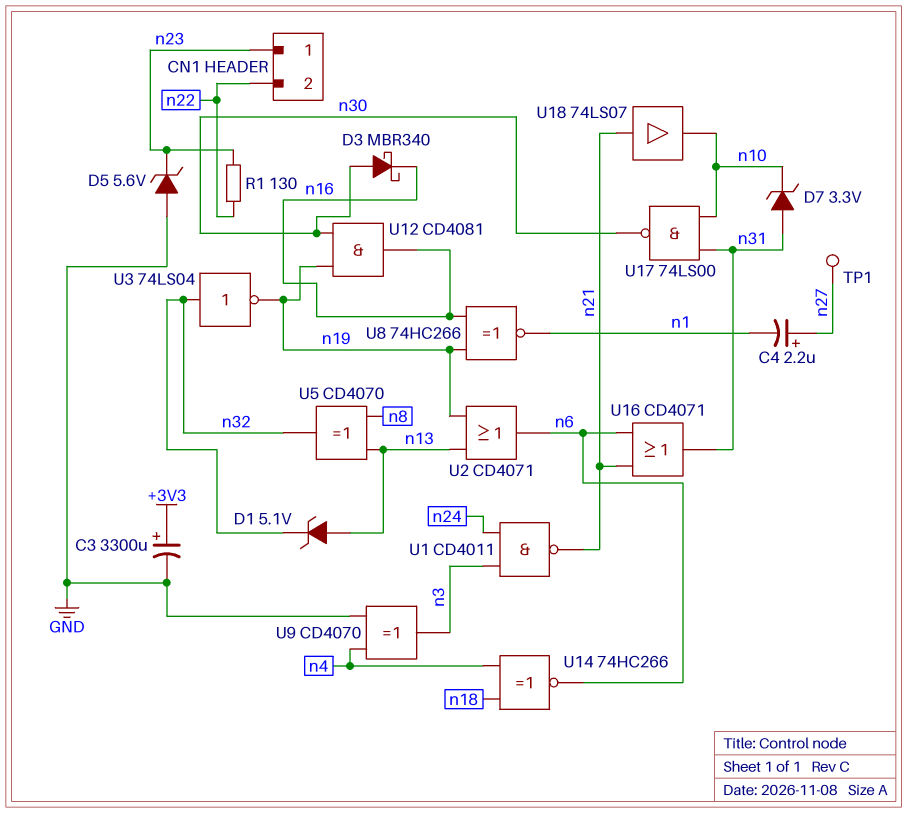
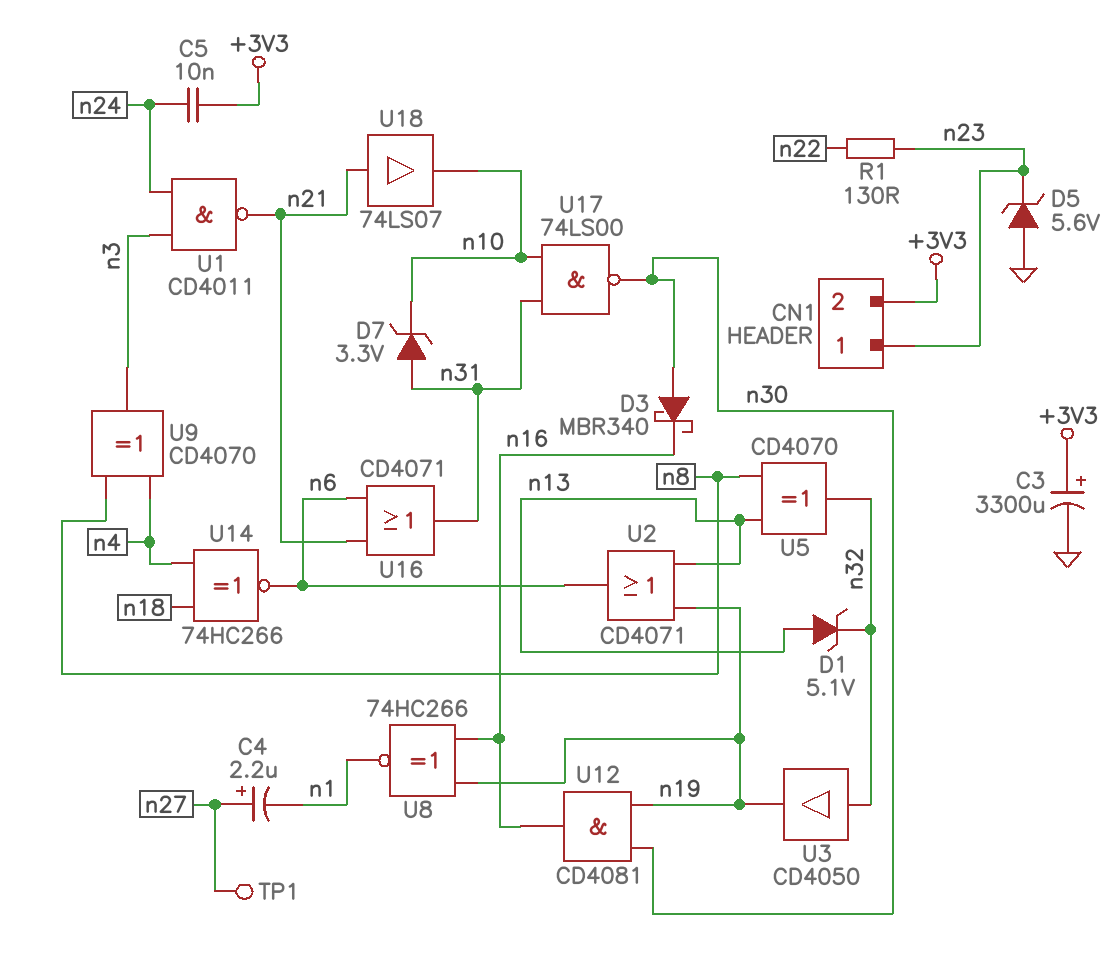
C5: none -> 10nF (+3V3, n24)
CN1 pin 2: n22 -> +3V3
U3: NOT 74LS04 (in n32, out n19) -> buffer CD4050 (in n32, out n19)
U9: XOR CD4070 (in GND, in n4, out n3) -> XOR CD4070 (in n4, in n8, out n3)

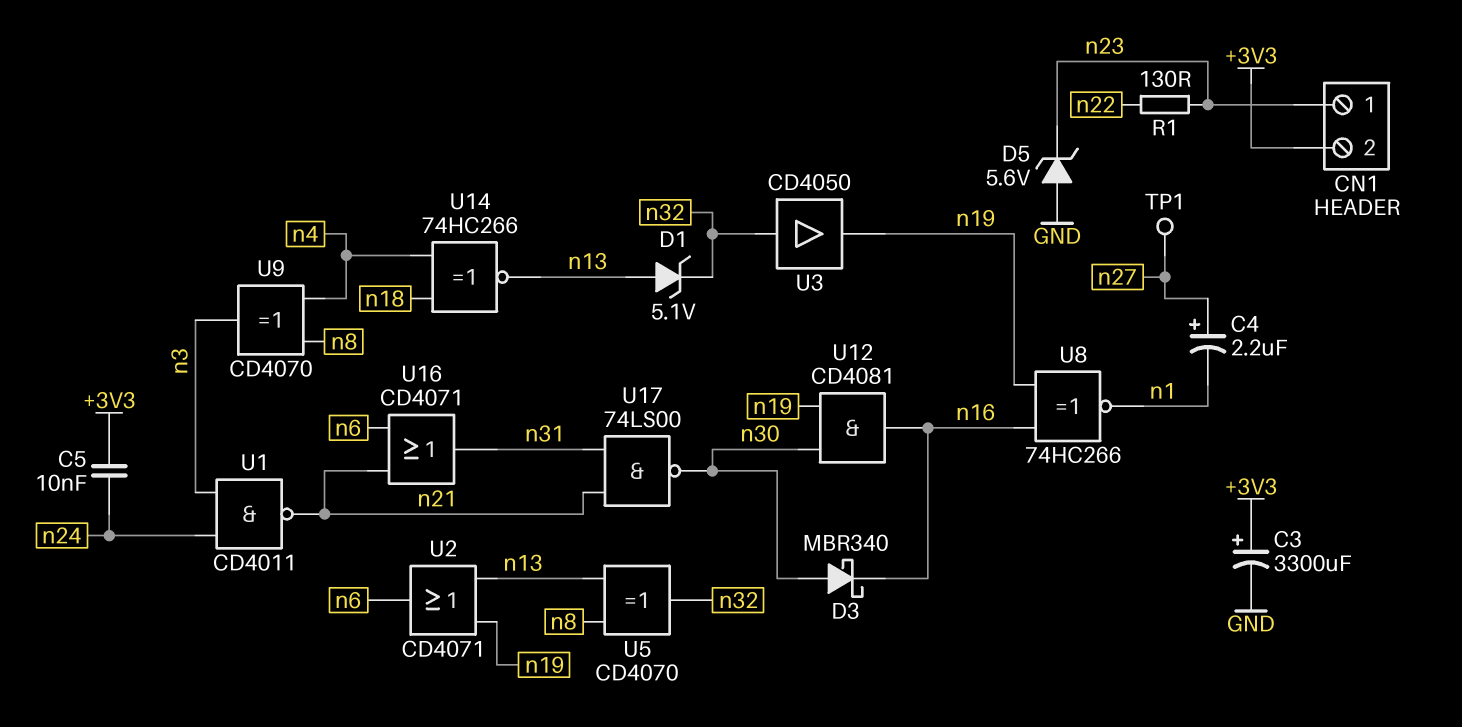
D7: zener 3.3V (A n31, K n10) -> none
U14: XNOR 74HC266 (in n4, in n18, out n6) -> XNOR 74HC266 (in n4, in n18, out n13)
U17: NAND 74LS00 (in n10, in n31, out n30) -> NAND 74LS00 (in n21, in n31, out n30)
U18: buffer 74LS07 (in n21, out n10) -> none

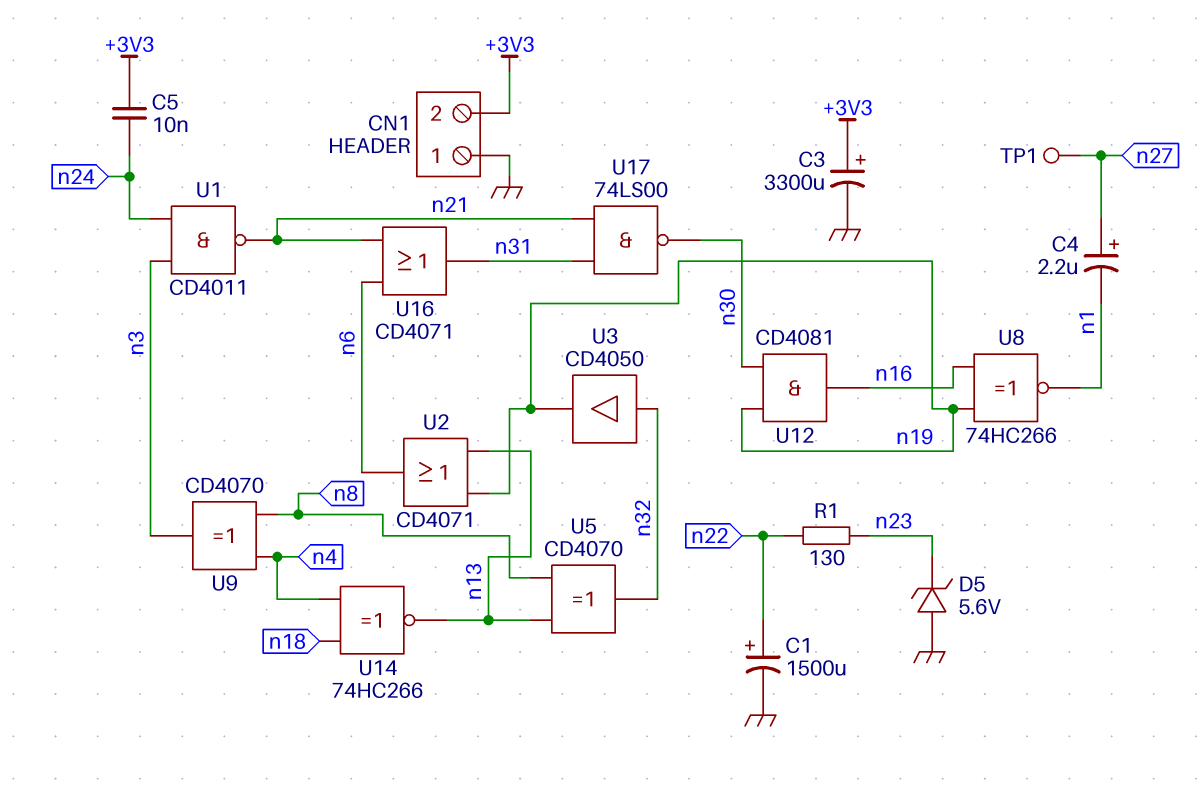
C1: none -> 1500uF (plus n22, minus GND)
CN1 pin 1: n23 -> GND
D1: zener 5.1V (A n13, K n32) -> none
D3: schottky MBR340 (A n30, K n16) -> none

#### Your goal
Everything from the line containing "U14: XNOR 74HC266" to the last line of the listing above must be reproduced exactly, with no pictures included.

#### Written solution
U14: XNOR 74HC266 (in n4, in n18, out n6) -> XNOR 74HC266 (in n4, in n18, out n13)
U17: NAND 74LS00 (in n10, in n31, out n30) -> NAND 74LS00 (in n21, in n31, out n30)
U18: buffer 74LS07 (in n21, out n10) -> none

C1: none -> 1500uF (plus n22, minus GND)
CN1 pin 1: n23 -> GND
D1: zener 5.1V (A n13, K n32) -> none
D3: schottky MBR340 (A n30, K n16) -> none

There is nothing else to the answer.